» **YOUR GOAL**
Each entry below must be repeated exactly, with pictures left out.

_ _ _ _

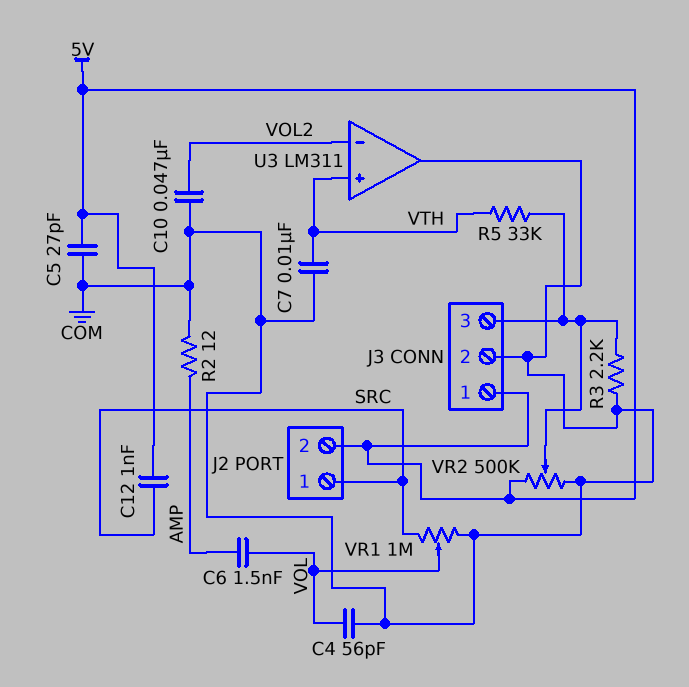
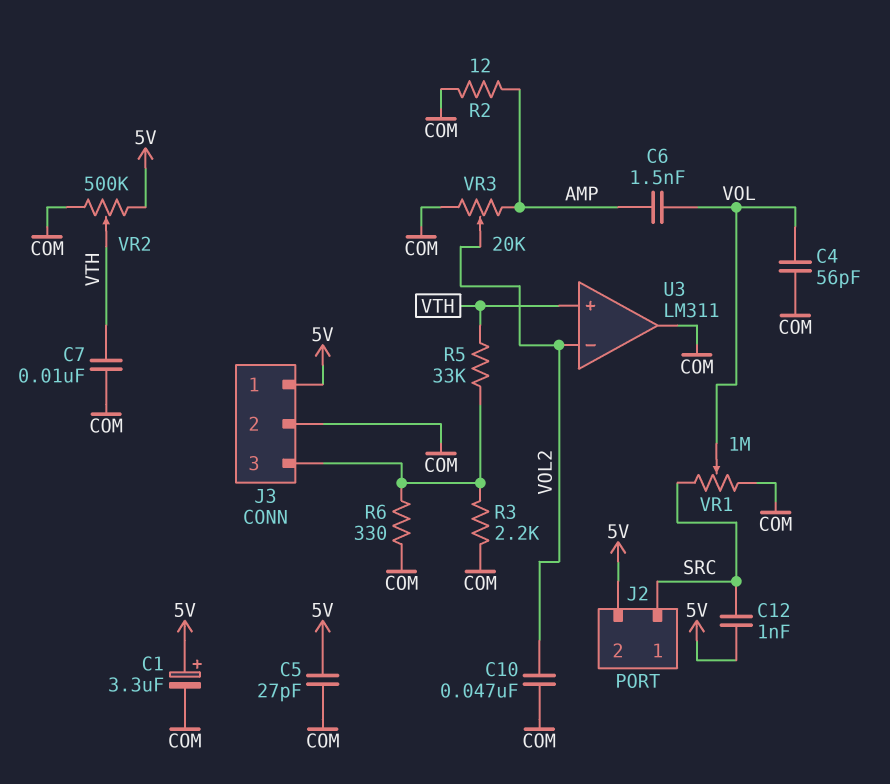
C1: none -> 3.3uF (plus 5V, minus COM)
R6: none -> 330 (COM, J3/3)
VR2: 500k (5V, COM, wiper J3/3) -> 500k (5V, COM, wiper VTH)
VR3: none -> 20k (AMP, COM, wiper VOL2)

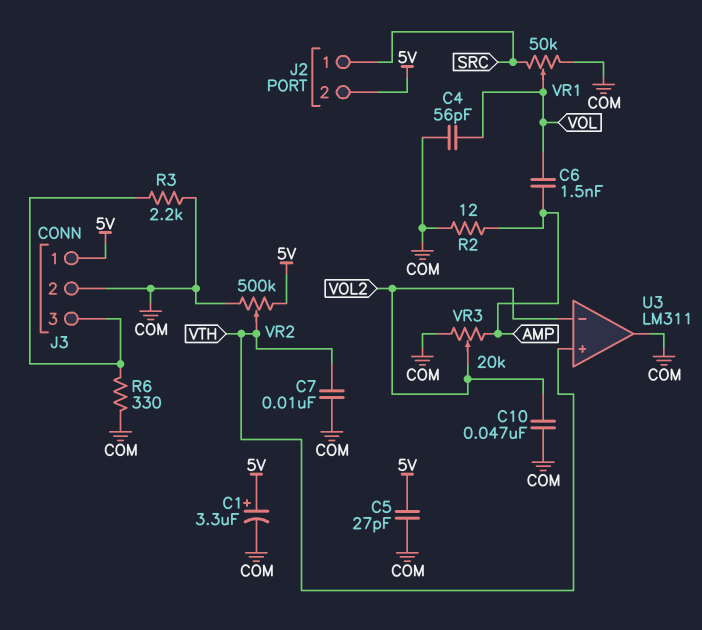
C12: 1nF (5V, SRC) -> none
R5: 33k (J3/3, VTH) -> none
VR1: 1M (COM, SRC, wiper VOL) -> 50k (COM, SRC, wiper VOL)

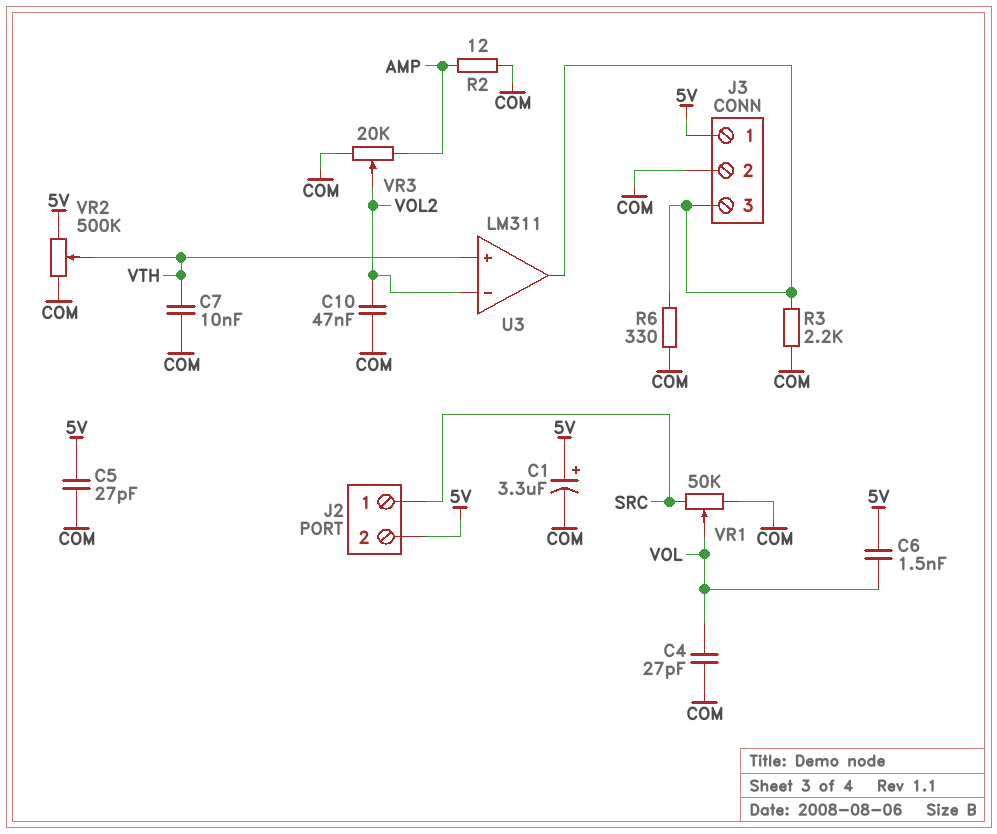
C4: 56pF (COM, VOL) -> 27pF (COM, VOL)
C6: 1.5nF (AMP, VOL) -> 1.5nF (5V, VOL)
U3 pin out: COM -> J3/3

_ _ _ _

» **RESULT FOR THIS TASK**
C1: none -> 3.3uF (plus 5V, minus COM)
R6: none -> 330 (COM, J3/3)
VR2: 500k (5V, COM, wiper J3/3) -> 500k (5V, COM, wiper VTH)
VR3: none -> 20k (AMP, COM, wiper VOL2)

C12: 1nF (5V, SRC) -> none
R5: 33k (J3/3, VTH) -> none
VR1: 1M (COM, SRC, wiper VOL) -> 50k (COM, SRC, wiper VOL)

C4: 56pF (COM, VOL) -> 27pF (COM, VOL)
C6: 1.5nF (AMP, VOL) -> 1.5nF (5V, VOL)
U3 pin out: COM -> J3/3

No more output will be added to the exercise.